■ Aim of the exercise: Word-for-word reproduction, images excluded: copy every entry below.
++++
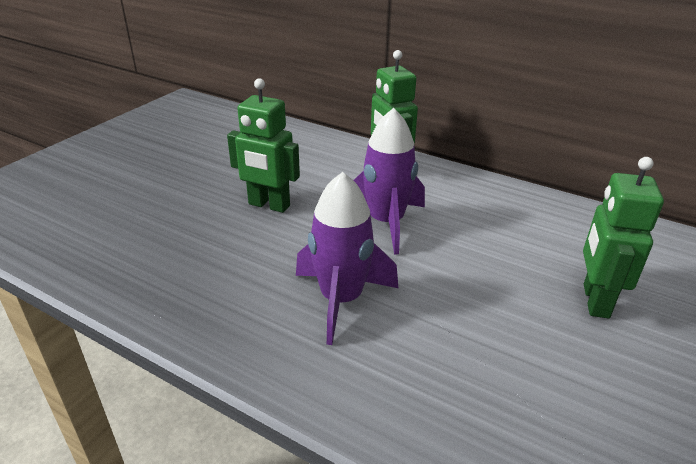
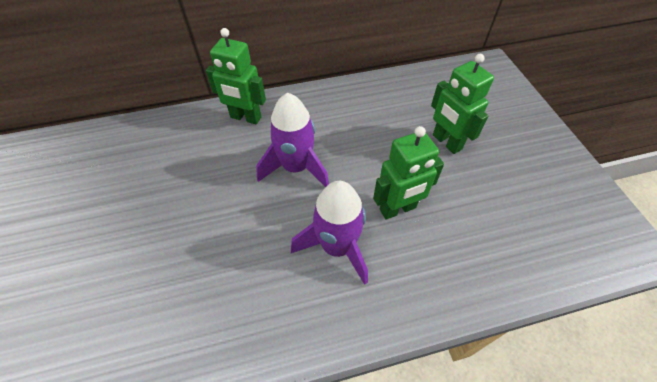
camera: 45 degrees left, 20 degrees up
(269, 205) = (203, 211): green robot -> green robot (398, 209)

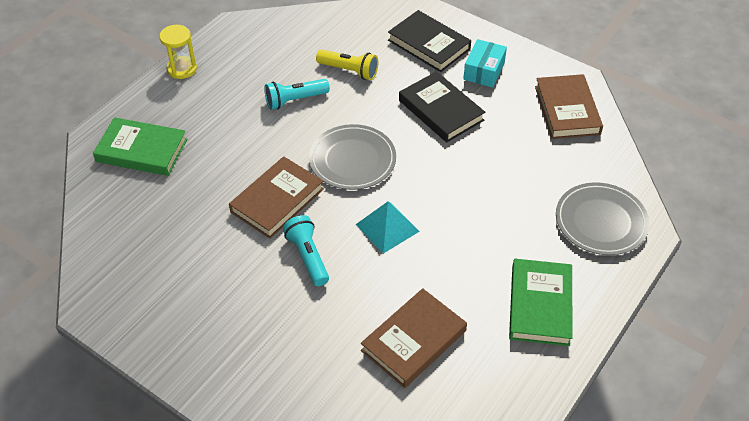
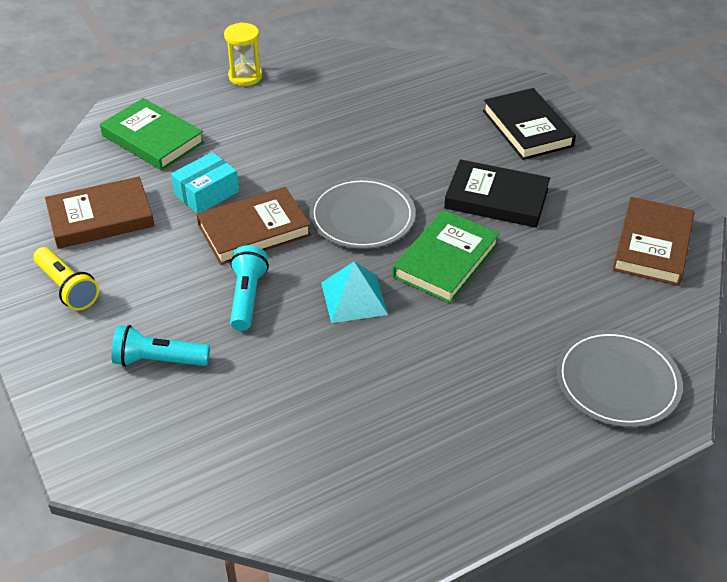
camera: 25 degrees right, 5 degrees down
(295, 100) = (340, 140): turquoise flashlight -> turquoise flashlight (158, 360)
(349, 71) = (419, 128): yellow flashlight -> yellow flashlight (67, 288)
(414, 341) = (303, 427): brown book -> brown book (101, 218)
(440, 110) = (496, 199): black book -> black book turned 60 degrees counterclockwise
(484, 71) = (575, 174): turquoise box -> turquoise box (206, 193)
(540, 305) = (478, 446): green book -> green book (445, 260)

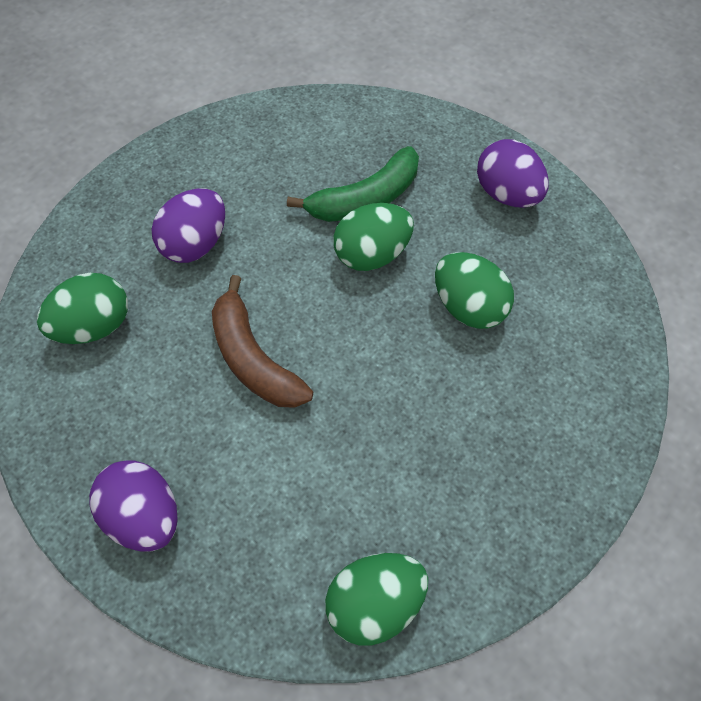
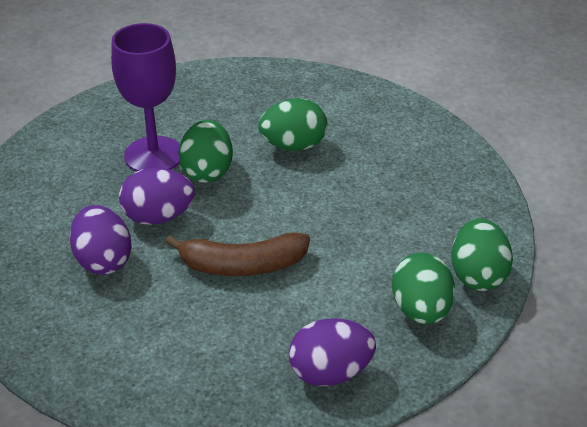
camera: 60 degrees left, 20 degrees down
(94, 326) = (128, 349): green egg -> green egg (421, 310)
(365, 199) = (153, 155): green banana -> purple goblet
(507, 194) = (218, 90): purple egg -> purple egg (158, 217)

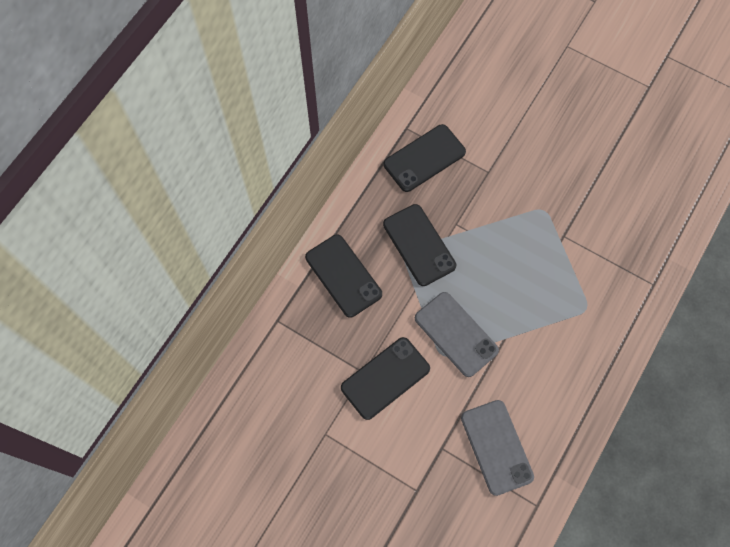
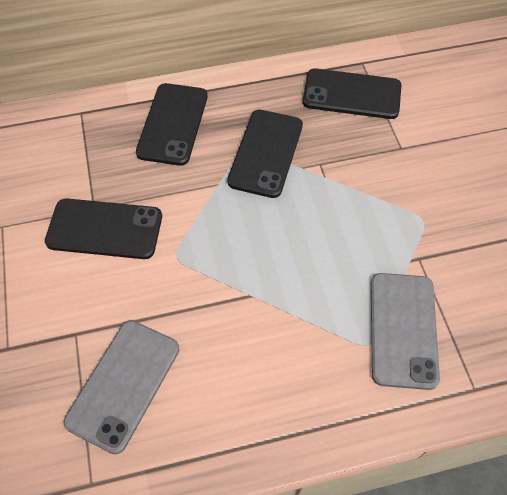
camera: 45 degrees right, 10 degrees down
(456, 334) = (210, 250): grey phone -> grey phone (403, 329)

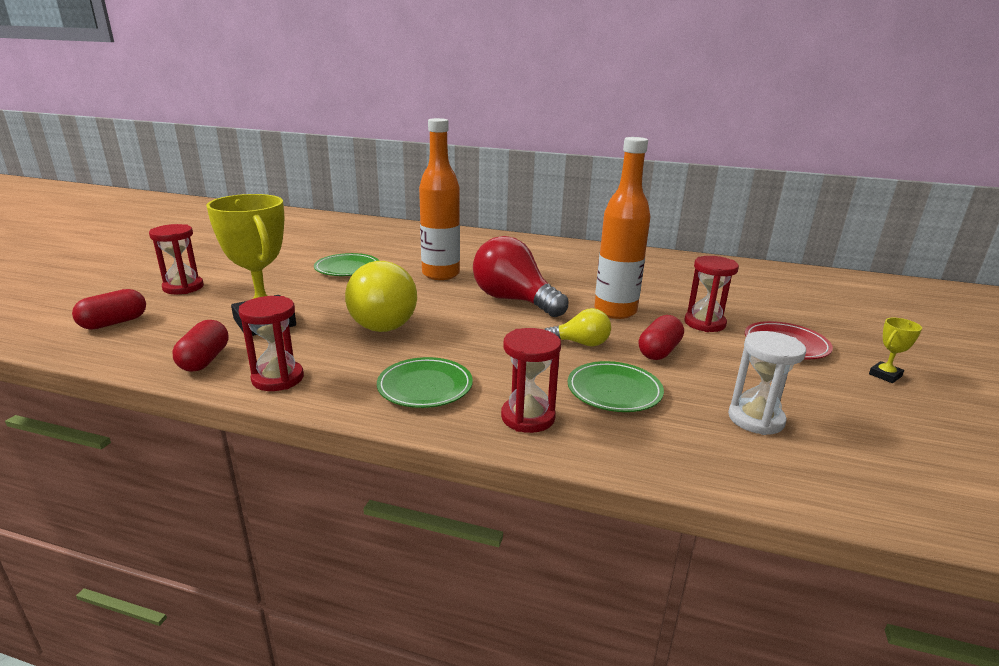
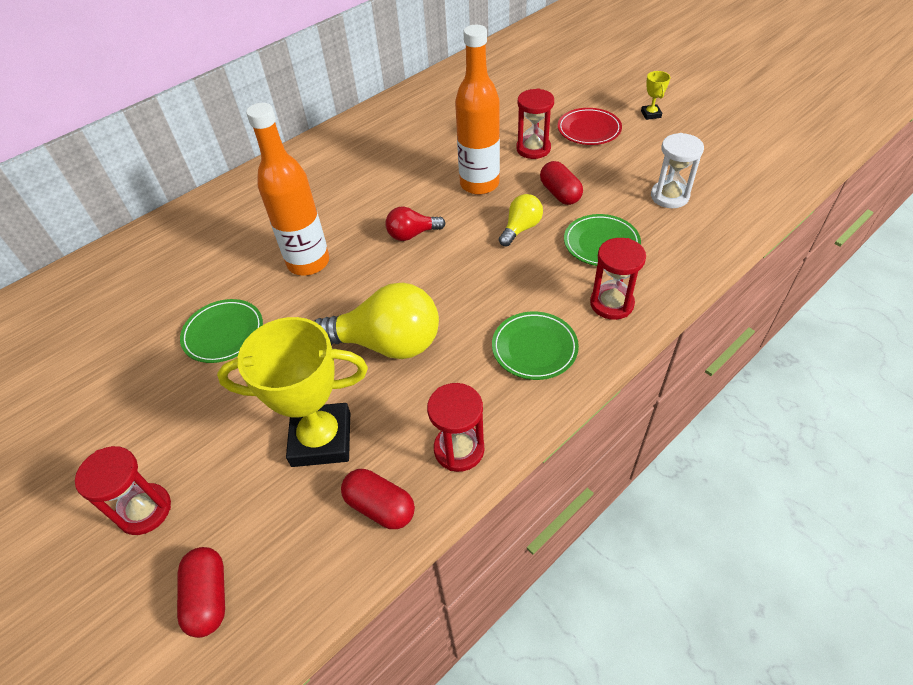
camera: 55 degrees left, 25 degrees up
(514, 300) = (412, 234): red light bulb -> red light bulb, size x0.53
++++
■ Output of the task:
camera: 45 degrees left, 20 degrees up
(269, 205) = (203, 211): green robot -> green robot (398, 209)

camera: 25 degrees right, 5 degrees down
(295, 100) = (340, 140): turquoise flashlight -> turquoise flashlight (158, 360)
(349, 71) = (419, 128): yellow flashlight -> yellow flashlight (67, 288)
(414, 341) = (303, 427): brown book -> brown book (101, 218)
(440, 110) = (496, 199): black book -> black book turned 60 degrees counterclockwise
(484, 71) = (575, 174): turquoise box -> turquoise box (206, 193)
(540, 305) = (478, 446): green book -> green book (445, 260)

camera: 60 degrees left, 20 degrees down
(94, 326) = (128, 349): green egg -> green egg (421, 310)
(365, 199) = (153, 155): green banana -> purple goblet
(507, 194) = (218, 90): purple egg -> purple egg (158, 217)

camera: 45 degrees right, 10 degrees down
(456, 334) = (210, 250): grey phone -> grey phone (403, 329)

camera: 55 degrees left, 25 degrees up
(514, 300) = (412, 234): red light bulb -> red light bulb, size x0.53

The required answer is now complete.